INPUT MATERIAL:
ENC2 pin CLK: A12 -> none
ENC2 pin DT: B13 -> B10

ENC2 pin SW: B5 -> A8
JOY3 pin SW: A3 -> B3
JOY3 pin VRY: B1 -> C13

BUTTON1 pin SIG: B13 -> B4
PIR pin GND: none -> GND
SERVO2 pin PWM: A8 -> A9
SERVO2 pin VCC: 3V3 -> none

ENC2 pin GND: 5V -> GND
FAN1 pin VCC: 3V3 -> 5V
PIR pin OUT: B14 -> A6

--

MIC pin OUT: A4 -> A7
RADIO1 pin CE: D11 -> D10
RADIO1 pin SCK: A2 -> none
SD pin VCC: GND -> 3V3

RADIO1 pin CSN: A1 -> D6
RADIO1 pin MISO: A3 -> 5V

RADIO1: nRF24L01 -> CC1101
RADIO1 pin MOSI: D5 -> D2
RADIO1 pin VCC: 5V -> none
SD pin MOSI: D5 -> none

* * *

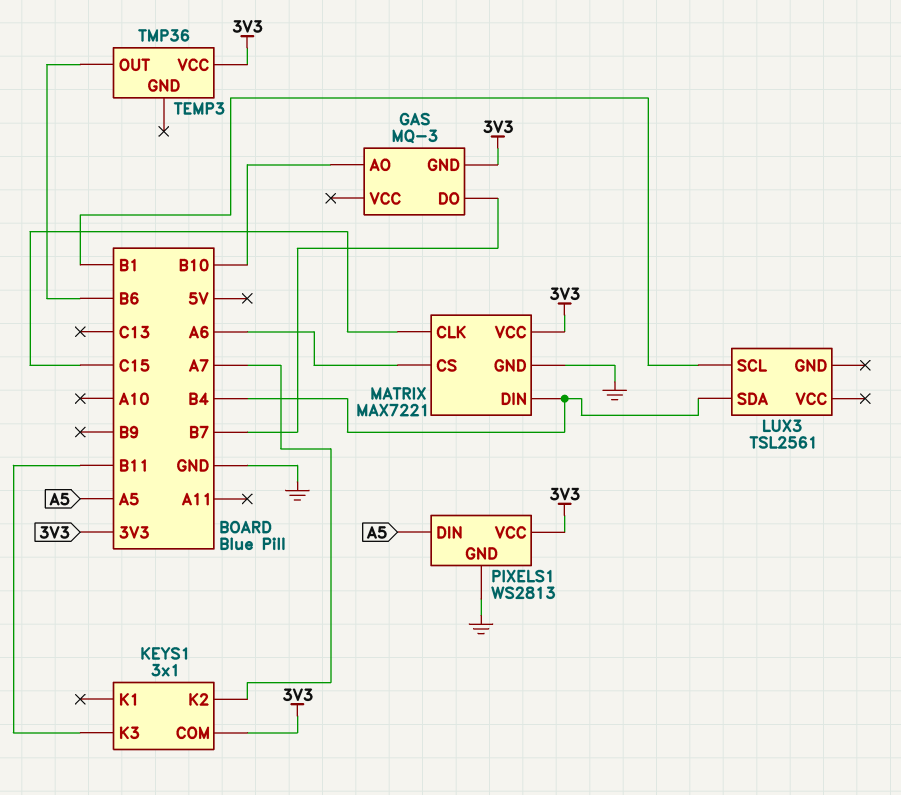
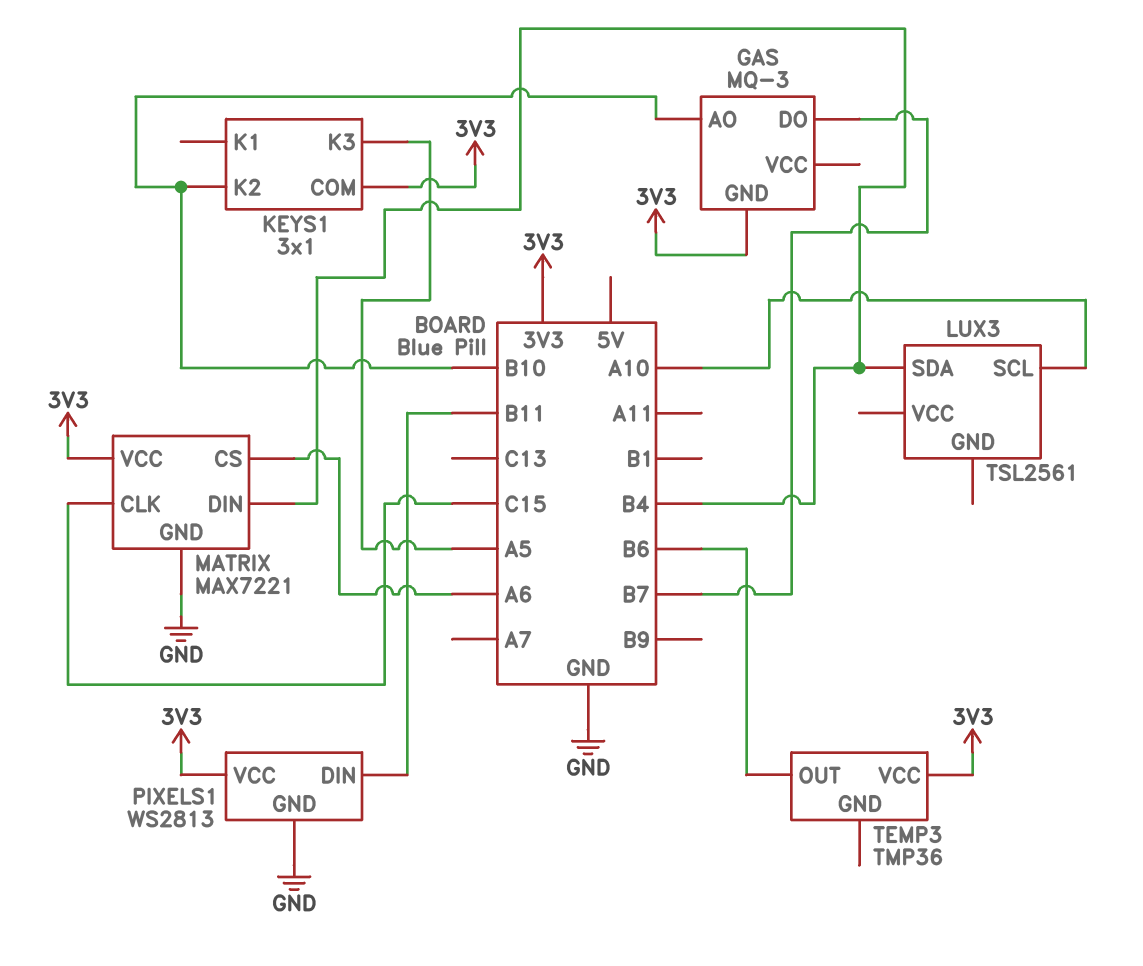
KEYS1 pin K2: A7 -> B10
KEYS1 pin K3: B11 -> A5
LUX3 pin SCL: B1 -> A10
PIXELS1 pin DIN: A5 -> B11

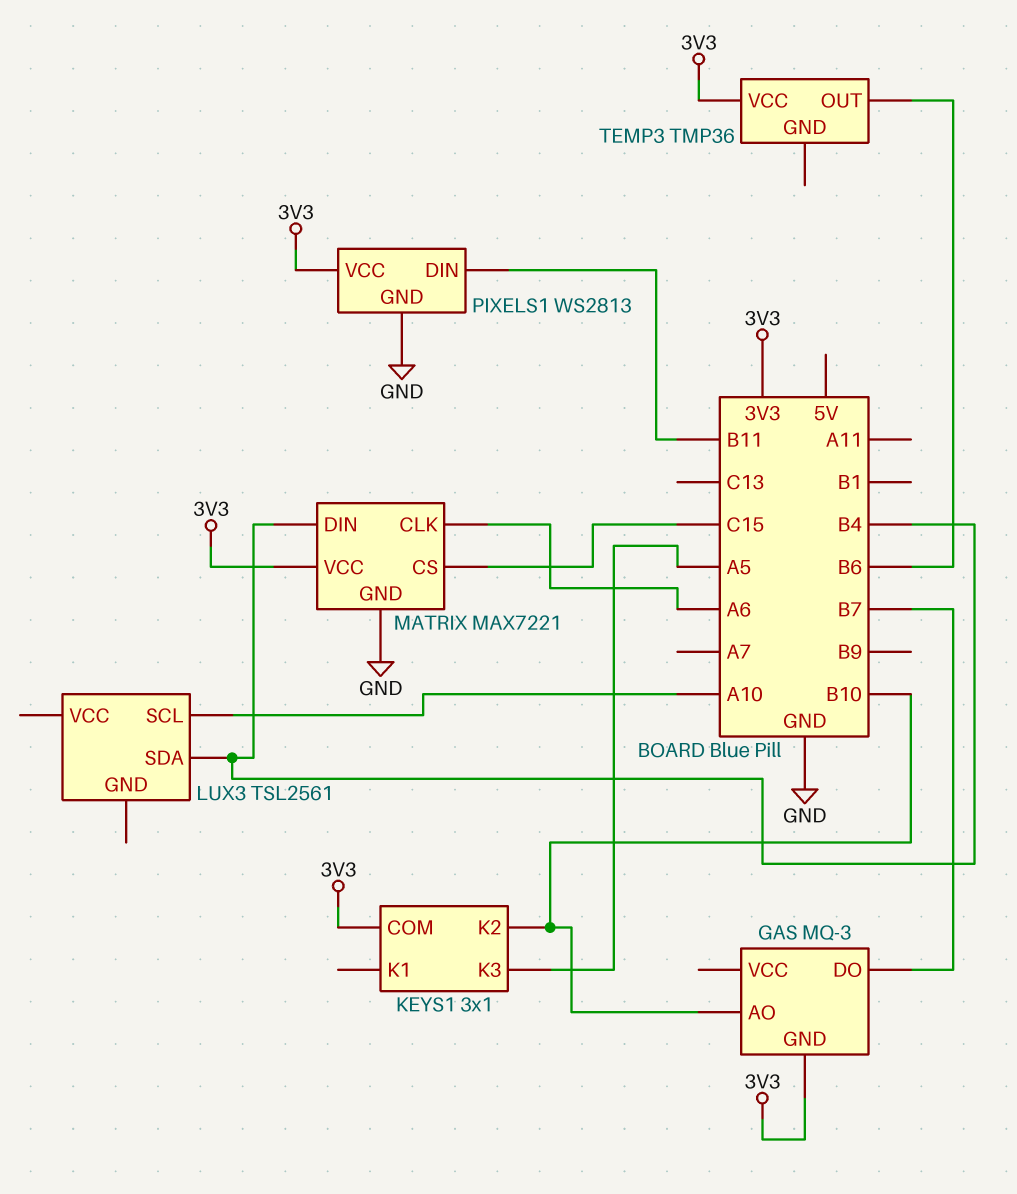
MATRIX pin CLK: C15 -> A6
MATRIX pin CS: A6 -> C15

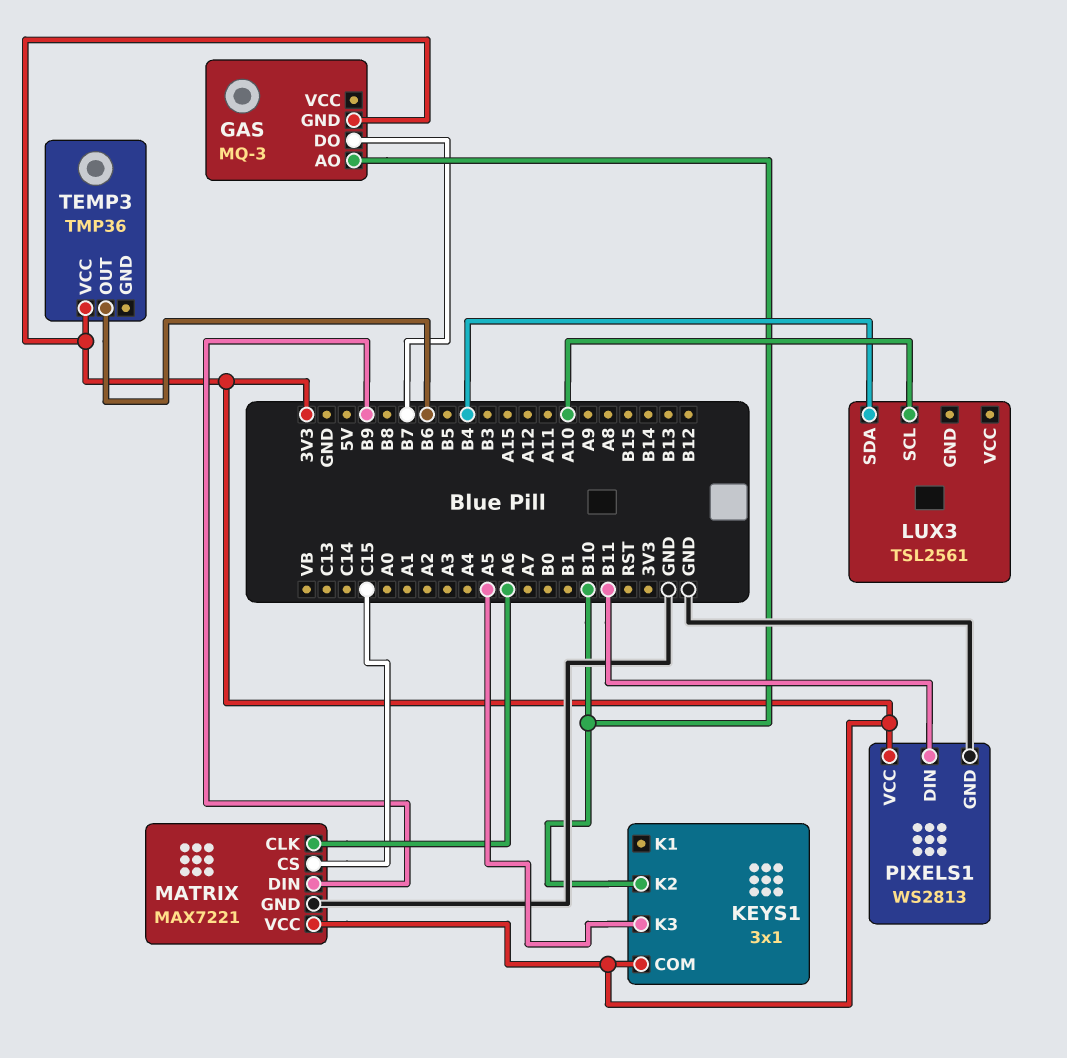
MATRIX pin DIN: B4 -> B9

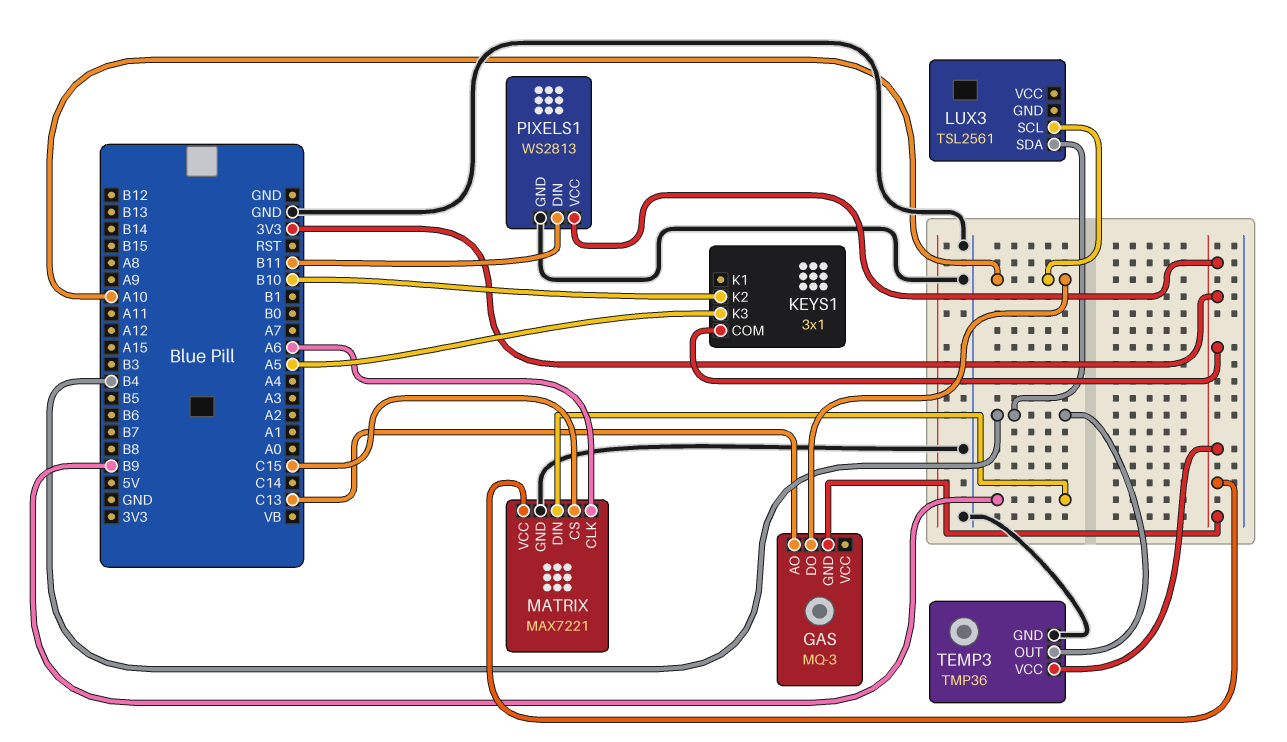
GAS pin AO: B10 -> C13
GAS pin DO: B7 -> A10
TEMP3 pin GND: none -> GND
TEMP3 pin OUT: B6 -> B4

EXERCISE DIRECTIONS:
Retype only this portion of the data above: the line containing "SERVO2 pin VCC: 3V3 -> none", the line containing "PIR pin OUT: B14 -> A6", and all lines between them, exactly.

WRITTEN ANSWER:
SERVO2 pin VCC: 3V3 -> none

ENC2 pin GND: 5V -> GND
FAN1 pin VCC: 3V3 -> 5V
PIR pin OUT: B14 -> A6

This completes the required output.